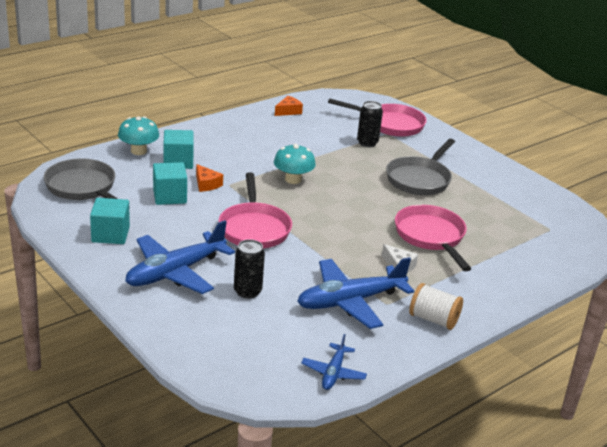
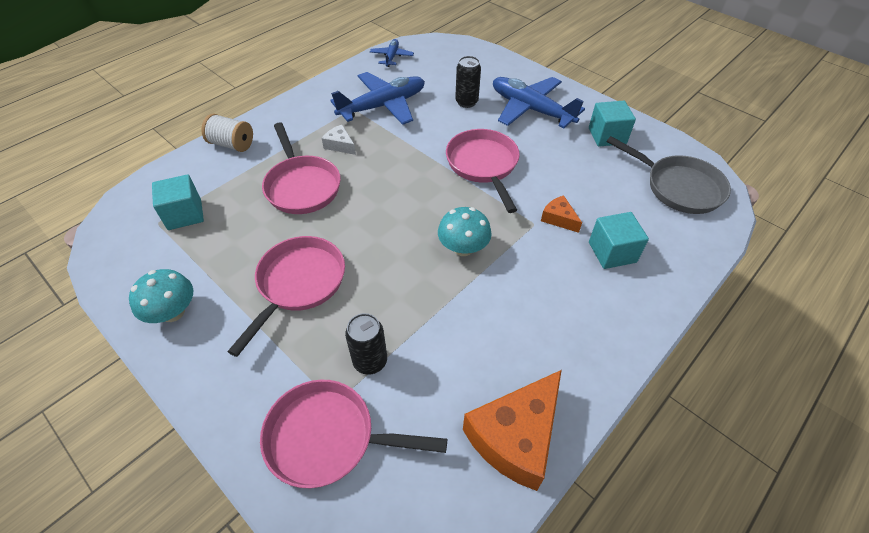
camera: 175 degrees right, 20 degrees up
turquoise mushroom [118,116,159,155] -> turquoise mushroom moved to [129,269,193,323]
blue plane [125,220,235,294] -> blue plane turned 90 degrees counterclockwise [493,77,585,128]
turquoise cube [153,162,187,205] -> turquoise cube moved to [152,174,204,230]
orange cheese [275,96,303,116] -> orange cheese [463,370,562,491], size x2.09
grey pan [386,139,455,195] -> pink pan [227,236,345,357]
white spool [409,283,463,330] -> white spool moved to [201,114,253,152]

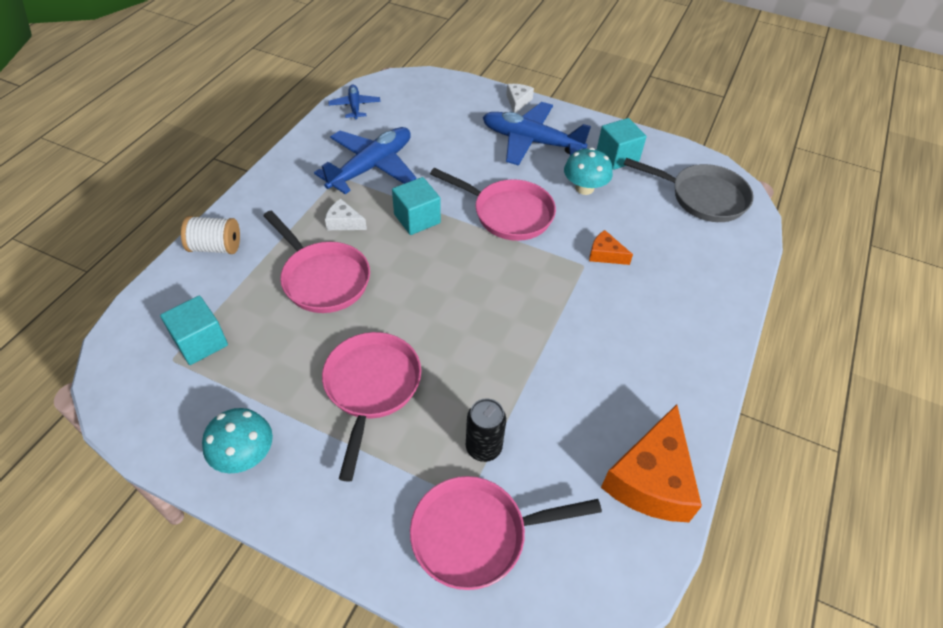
camera: 20 degrees left, 0 degrees up
turquoise mushroom [438,207,492,256] -> turquoise mushroom moved to [564,148,613,195]
pink pan [446,129,520,213] -> pink pan turned 150 degrees clockwise [430,168,556,241]
black can [455,56,481,108] -> none
turquoise cube [589,212,649,269] -> turquoise cube moved to [392,177,441,235]
none -> white cheese [506,84,534,113]

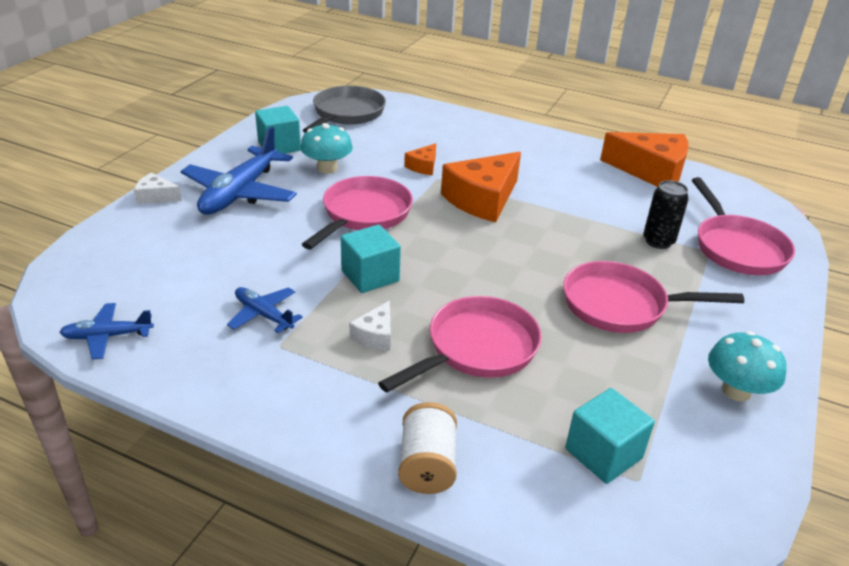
camera: 90 degrees left, 15 degrees down
blue plane [314,127,417,194] -> blue plane [227,287,303,333], size x0.52
none -> orange cheese [441,152,521,222]

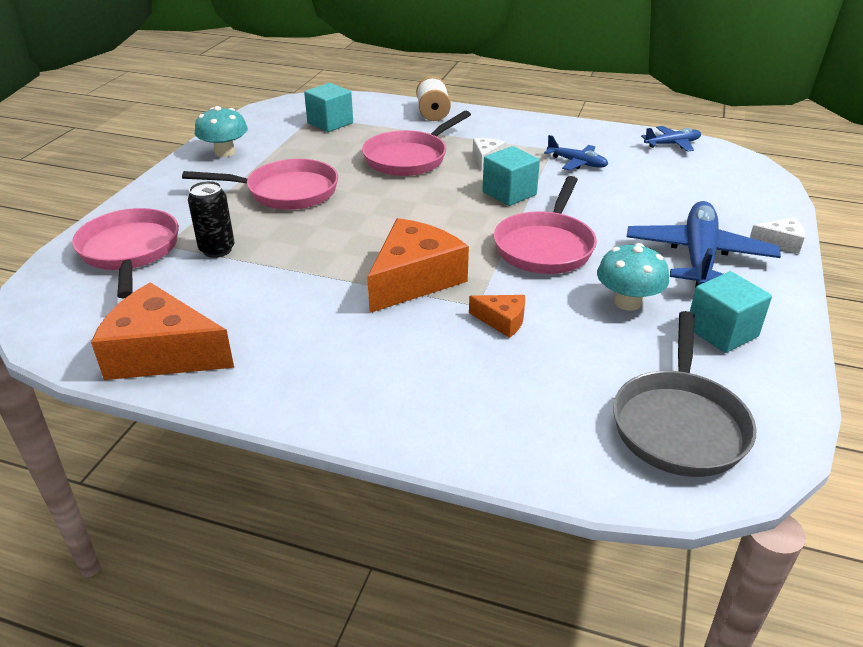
camera: 175 degrees right, 0 degrees up
orange cheese [404,143,436,175] -> orange cheese turned 90 degrees clockwise [469,295,525,338]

◆ ◆ ◆ ◆ ◆ ◆ ◆

### PROBLEM REQUIREMENTS
Down to the last line, reproduce the material above exactly; skip its images.

### FINISHED TASK
camera: 175 degrees right, 20 degrees up
turquoise mushroom [118,116,159,155] -> turquoise mushroom moved to [129,269,193,323]
blue plane [125,220,235,294] -> blue plane turned 90 degrees counterclockwise [493,77,585,128]
turquoise cube [153,162,187,205] -> turquoise cube moved to [152,174,204,230]
orange cheese [275,96,303,116] -> orange cheese [463,370,562,491], size x2.09
grey pan [386,139,455,195] -> pink pan [227,236,345,357]
white spool [409,283,463,330] -> white spool moved to [201,114,253,152]

camera: 20 degrees left, 0 degrees up
turquoise mushroom [438,207,492,256] -> turquoise mushroom moved to [564,148,613,195]
pink pan [446,129,520,213] -> pink pan turned 150 degrees clockwise [430,168,556,241]
black can [455,56,481,108] -> none
turquoise cube [589,212,649,269] -> turquoise cube moved to [392,177,441,235]
none -> white cheese [506,84,534,113]

camera: 90 degrees left, 15 degrees down
blue plane [314,127,417,194] -> blue plane [227,287,303,333], size x0.52
none -> orange cheese [441,152,521,222]

camera: 175 degrees right, 0 degrees up
orange cheese [404,143,436,175] -> orange cheese turned 90 degrees clockwise [469,295,525,338]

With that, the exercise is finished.